Exercise directions
What is needed is an exact copy of the lines in the entries below from the one holding "none -> pink plate G8 level 1" through the one holding "yellow brick E4:F4", pictures excluded.

(Records from a collection)
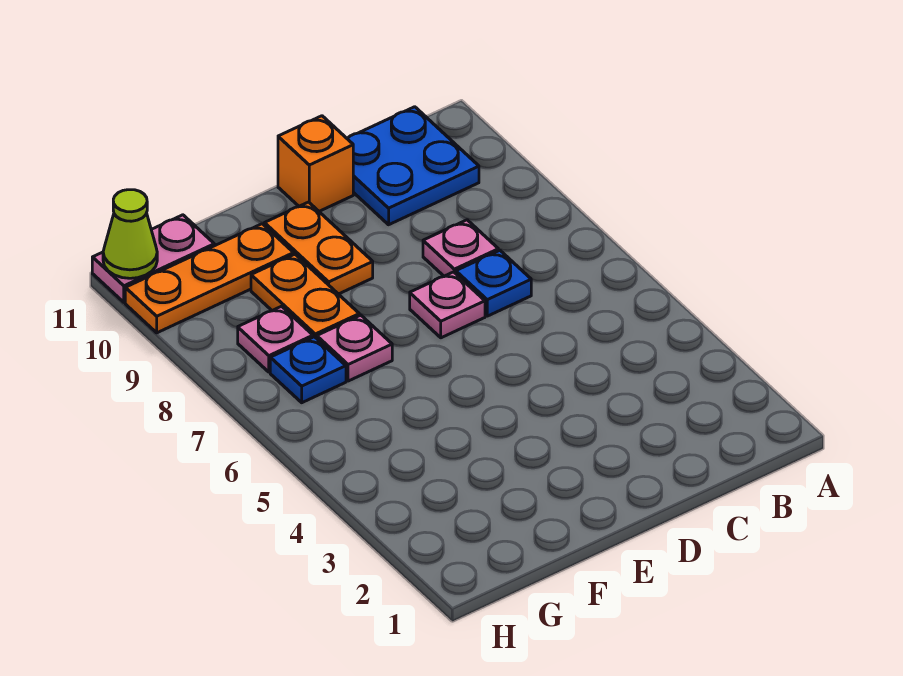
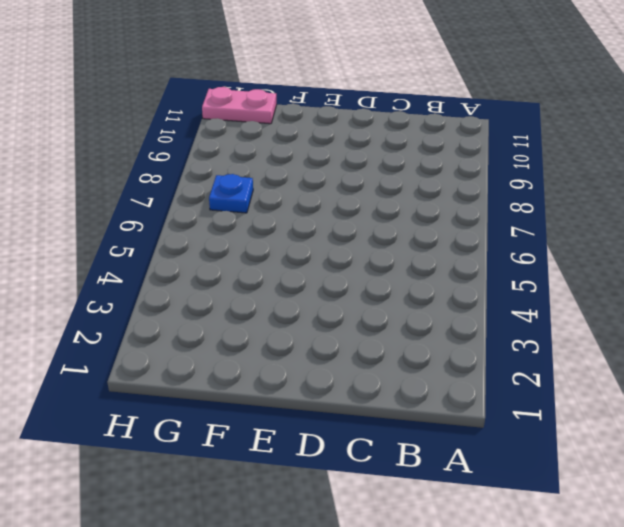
none -> blue plate B10:C11 level 1
none -> blue plate C7 level 1
none -> pink plate C8 level 1

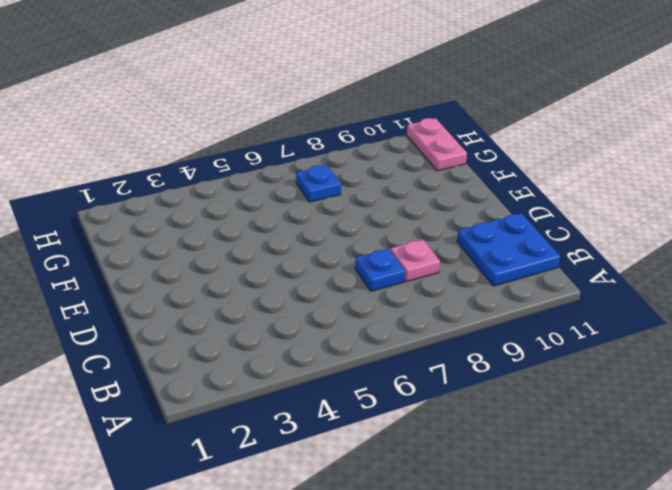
none -> pink plate D7 level 1
none -> orange brick D11 level 1
none -> orange plate E9:E10 level 1

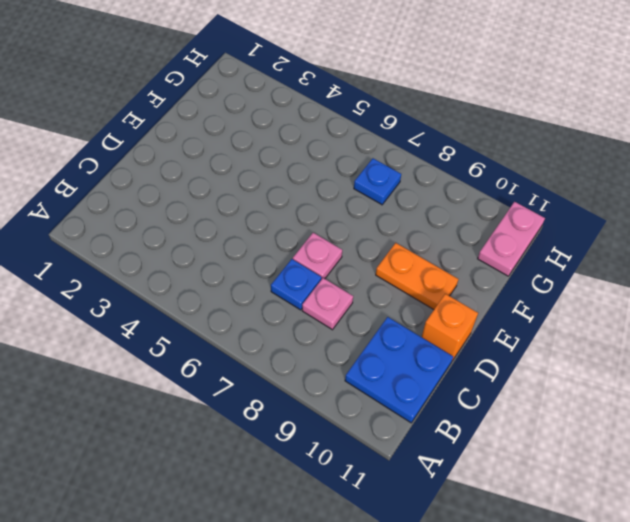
none -> pink plate F7 level 1
none -> orange plate F8:F9 level 1
none -> orange plate F10:H10 level 1

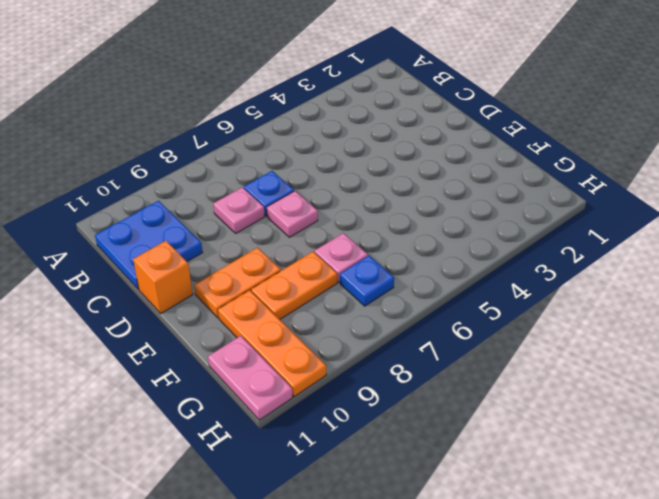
none -> pink plate G8 level 1
none -> lime cone H11 level 2

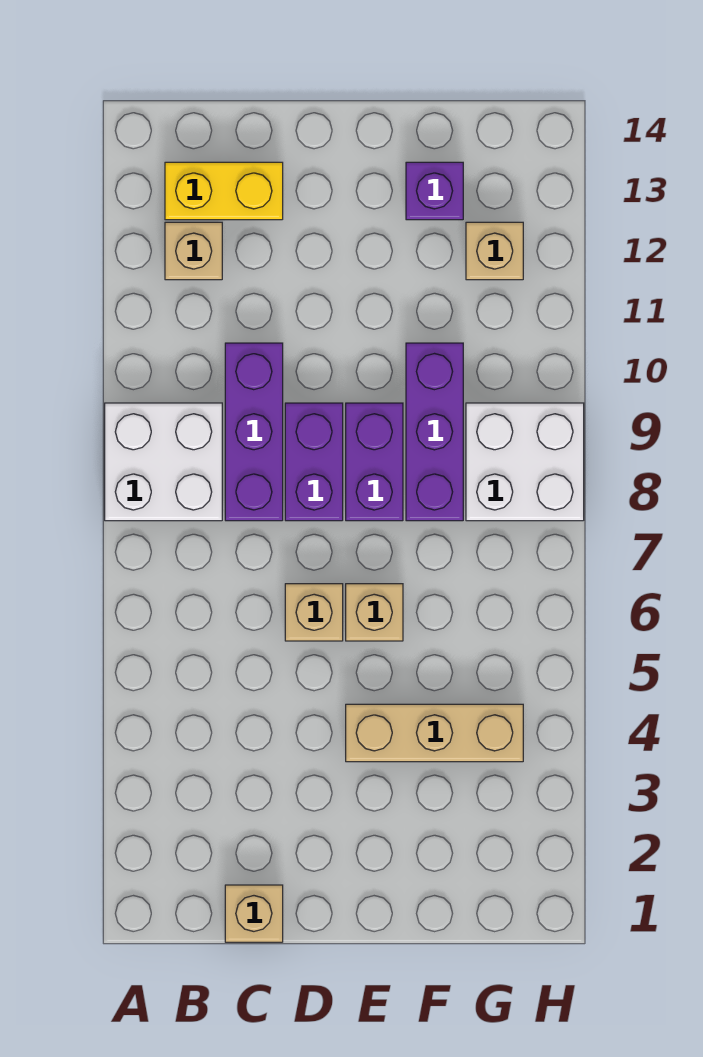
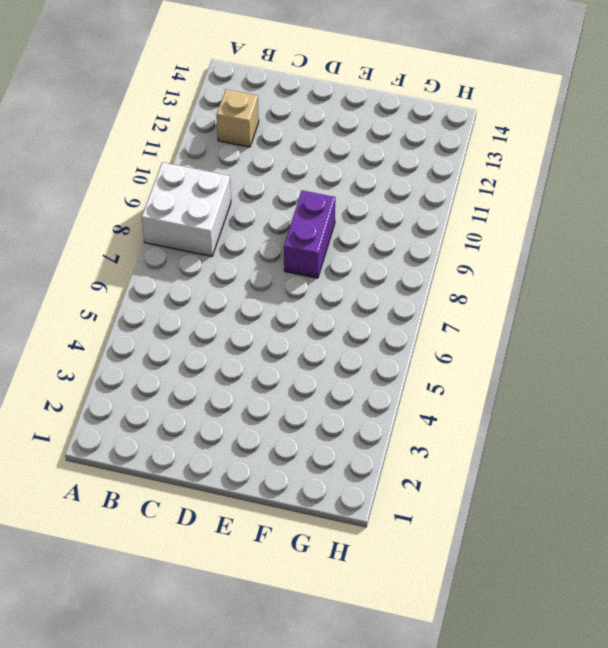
none -> yellow brick B13:C13 level 1
none -> tan brick C1 level 1
none -> purple brick C8:C10 level 1

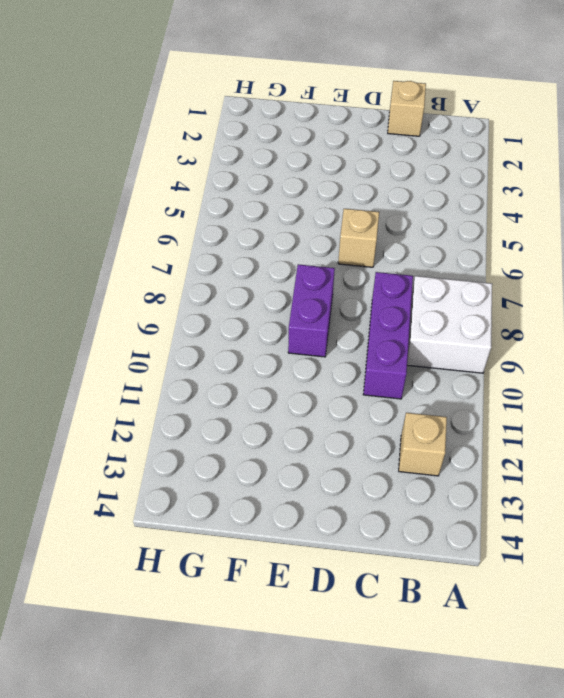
none -> yellow brick B13:C13 level 1
none -> purple brick D8:D9 level 1
none -> tan brick E4:G4 level 1

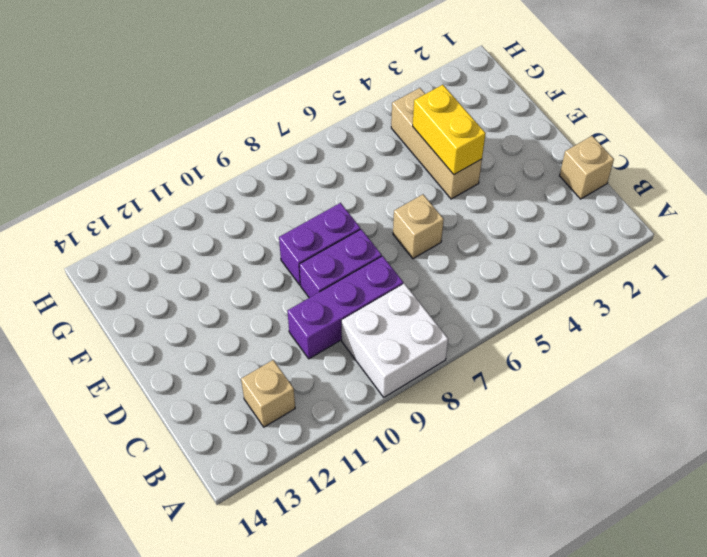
yellow brick E4:F4 level 2 -> yellow brick B13:C13 level 1
none -> tan brick E6 level 1
none -> purple brick F8:F10 level 1
none -> purple brick F13 level 1

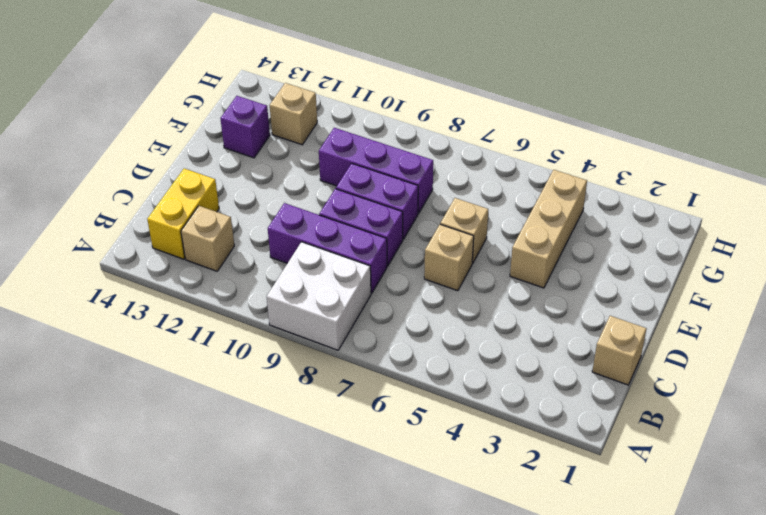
none -> white brick G8:H9 level 1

Answer section
none -> pink plate G8 level 1
none -> lime cone H11 level 2

none -> yellow brick B13:C13 level 1
none -> tan brick C1 level 1
none -> purple brick C8:C10 level 1

none -> yellow brick B13:C13 level 1
none -> purple brick D8:D9 level 1
none -> tan brick E4:G4 level 1

yellow brick E4:F4 level 2 -> yellow brick B13:C13 level 1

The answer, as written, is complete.